[Begin]

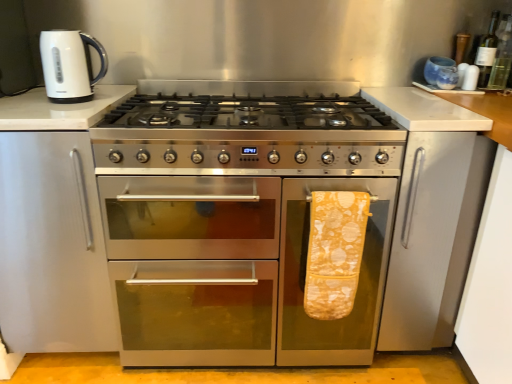
This screenshot has width=512, height=384. Describe the element at coordinates (248, 131) in the screenshot. I see `stainless steel gas stove at center` at that location.

In order to face white glossy electric kettle at upper left, should I rotate leftwards or rightwards?

Turn left approximately 23.184 degrees to face it.

How much space does green glass bottle at upper right, the 1th bottle when ordered from left to right, occupy horizontally?

3.01 inches.

This screenshot has width=512, height=384. I want to click on stainless steel gas stove at center, so click(x=248, y=131).

This screenshot has width=512, height=384. Identify the location of the 1st bottle counting from the right of the stainless steel oven at center. (487, 51).

Is green glass bottle at upper right, which ranks as the 2th bottle in right-to-left order, directly adjacent to stainless steel oven at center?

No, green glass bottle at upper right, which ranks as the 2th bottle in right-to-left order, is not touching stainless steel oven at center.

Which of these two, green glass bottle at upper right, which ranks as the 2th bottle in right-to-left order, or stainless steel oven at center, is thinner?

Thinner between the two is green glass bottle at upper right, which ranks as the 2th bottle in right-to-left order.

Based on the photo, is stainless steel oven at center closer to the viewer compared to white glossy electric kettle at upper left?

Yes, stainless steel oven at center is closer to the camera.

Which of these two, stainless steel oven at center or white glossy electric kettle at upper left, is wider?

With larger width is stainless steel oven at center.

The width and height of the screenshot is (512, 384). Find the location of `oven below the white glossy electric kettle at upper left (from a real-world perspective)`. oven below the white glossy electric kettle at upper left (from a real-world perspective) is located at coordinates (234, 270).

Considering the sizes of objects stainless steel oven at center and yellow printed towel at right in the image provided, who is bigger, stainless steel oven at center or yellow printed towel at right?

stainless steel oven at center is bigger.

Considering the points (378, 310) and (350, 298), which point is behind, point (378, 310) or point (350, 298)?

The point (378, 310) is farther.

Is stainless steel oven at center at the right side of yellow printed towel at right?

No.

Does stainless steel oven at center lie behind yellow printed towel at right?

That is True.

Which is behind, stainless steel gas stove at center or white glossy electric kettle at upper left?

Positioned behind is white glossy electric kettle at upper left.

Could you tell me if stainless steel gas stove at center is turned towards white glossy electric kettle at upper left?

[End]

→ **Objective**
Retype all of the items above word for word, leaving out the picture.

→ **Expected output**
This screenshot has width=512, height=384. Describe the element at coordinates (248, 131) in the screenshot. I see `stainless steel gas stove at center` at that location.

In order to face white glossy electric kettle at upper left, should I rotate leftwards or rightwards?

Turn left approximately 23.184 degrees to face it.

How much space does green glass bottle at upper right, the 1th bottle when ordered from left to right, occupy horizontally?

3.01 inches.

This screenshot has width=512, height=384. I want to click on stainless steel gas stove at center, so click(x=248, y=131).

This screenshot has width=512, height=384. Identify the location of the 1st bottle counting from the right of the stainless steel oven at center. (487, 51).

Is green glass bottle at upper right, which ranks as the 2th bottle in right-to-left order, directly adjacent to stainless steel oven at center?

No, green glass bottle at upper right, which ranks as the 2th bottle in right-to-left order, is not touching stainless steel oven at center.

Which of these two, green glass bottle at upper right, which ranks as the 2th bottle in right-to-left order, or stainless steel oven at center, is thinner?

Thinner between the two is green glass bottle at upper right, which ranks as the 2th bottle in right-to-left order.

Based on the photo, is stainless steel oven at center closer to the viewer compared to white glossy electric kettle at upper left?

Yes, stainless steel oven at center is closer to the camera.

Which of these two, stainless steel oven at center or white glossy electric kettle at upper left, is wider?

With larger width is stainless steel oven at center.

The width and height of the screenshot is (512, 384). Find the location of `oven below the white glossy electric kettle at upper left (from a real-world perspective)`. oven below the white glossy electric kettle at upper left (from a real-world perspective) is located at coordinates (234, 270).

Considering the sizes of objects stainless steel oven at center and yellow printed towel at right in the image provided, who is bigger, stainless steel oven at center or yellow printed towel at right?

stainless steel oven at center is bigger.

Considering the points (378, 310) and (350, 298), which point is behind, point (378, 310) or point (350, 298)?

The point (378, 310) is farther.

Is stainless steel oven at center at the right side of yellow printed towel at right?

No.

Does stainless steel oven at center lie behind yellow printed towel at right?

That is True.

Which is behind, stainless steel gas stove at center or white glossy electric kettle at upper left?

Positioned behind is white glossy electric kettle at upper left.

Could you tell me if stainless steel gas stove at center is turned towards white glossy electric kettle at upper left?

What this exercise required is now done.